Records provided
------------------------------------------------
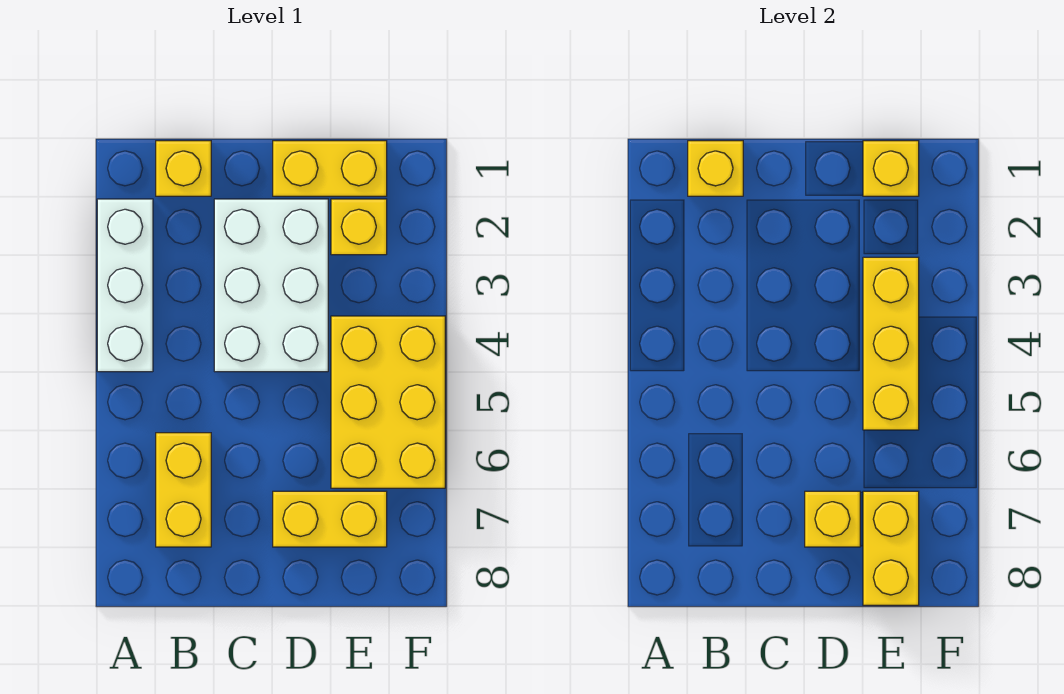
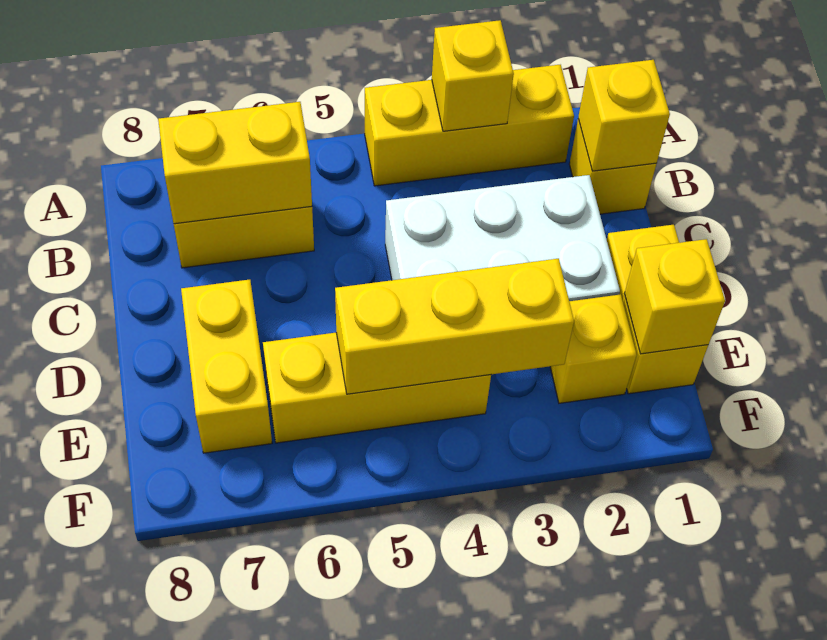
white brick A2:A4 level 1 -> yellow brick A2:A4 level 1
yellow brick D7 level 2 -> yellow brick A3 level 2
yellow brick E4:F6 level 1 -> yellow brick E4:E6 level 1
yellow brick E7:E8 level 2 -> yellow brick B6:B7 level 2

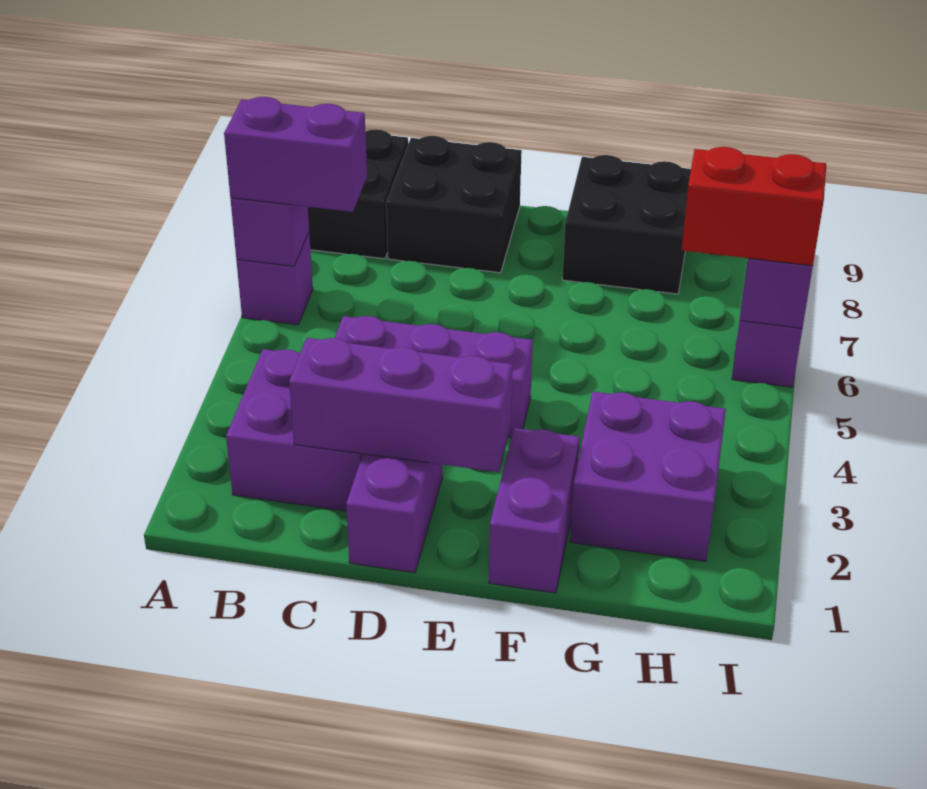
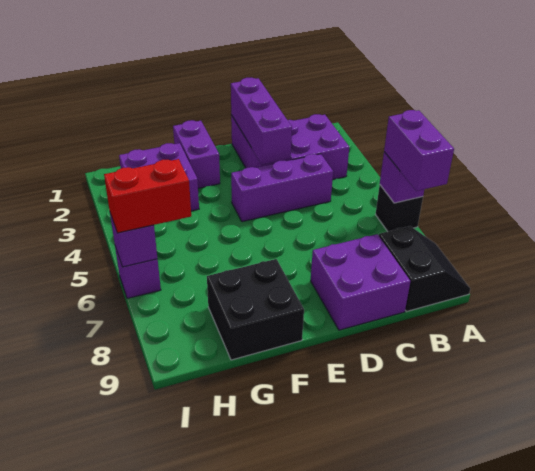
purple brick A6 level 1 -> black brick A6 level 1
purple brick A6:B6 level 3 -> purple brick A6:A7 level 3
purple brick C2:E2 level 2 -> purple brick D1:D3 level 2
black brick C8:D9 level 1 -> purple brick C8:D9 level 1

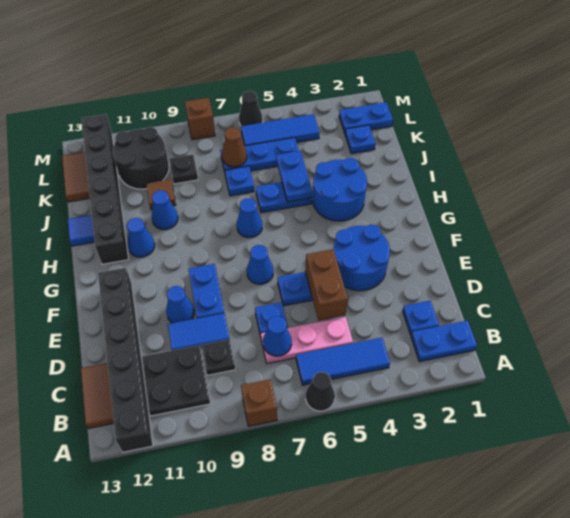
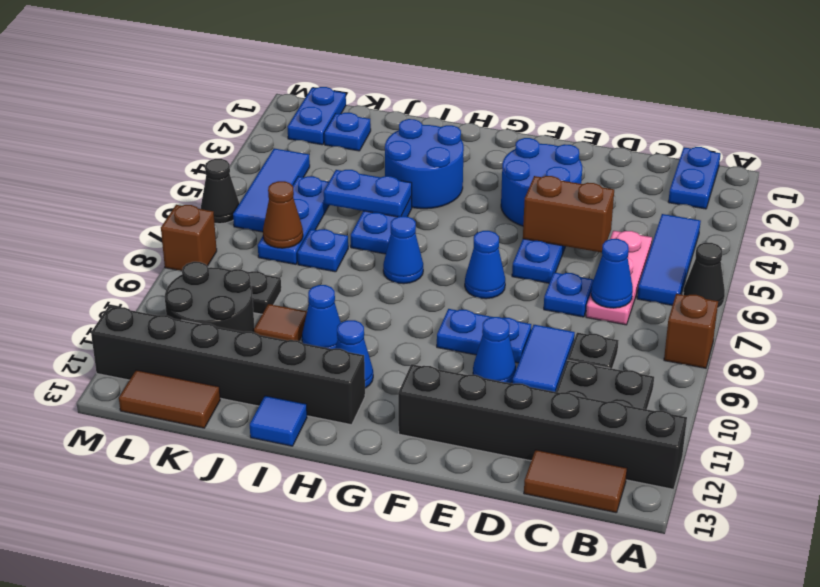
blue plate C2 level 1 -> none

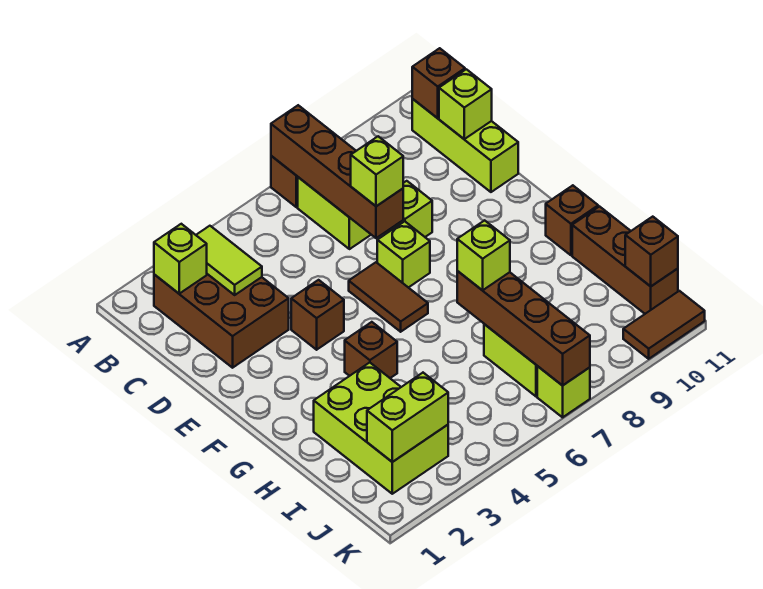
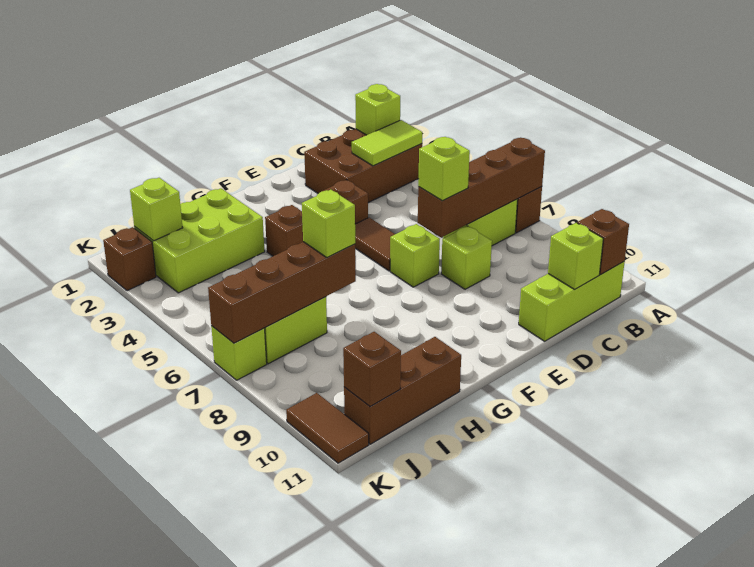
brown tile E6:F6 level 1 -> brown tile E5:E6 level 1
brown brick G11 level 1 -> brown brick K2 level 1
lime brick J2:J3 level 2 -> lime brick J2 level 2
------------------------------------------------
Starting at the line that holds "yellow brick E7:E8" and stopping at the last line of the listing above, write out each line exactly as it appears, and omit the pictures.

yellow brick E7:E8 level 2 -> yellow brick B6:B7 level 2

purple brick A6 level 1 -> black brick A6 level 1
purple brick A6:B6 level 3 -> purple brick A6:A7 level 3
purple brick C2:E2 level 2 -> purple brick D1:D3 level 2
black brick C8:D9 level 1 -> purple brick C8:D9 level 1

blue plate C2 level 1 -> none

brown tile E6:F6 level 1 -> brown tile E5:E6 level 1
brown brick G11 level 1 -> brown brick K2 level 1
lime brick J2:J3 level 2 -> lime brick J2 level 2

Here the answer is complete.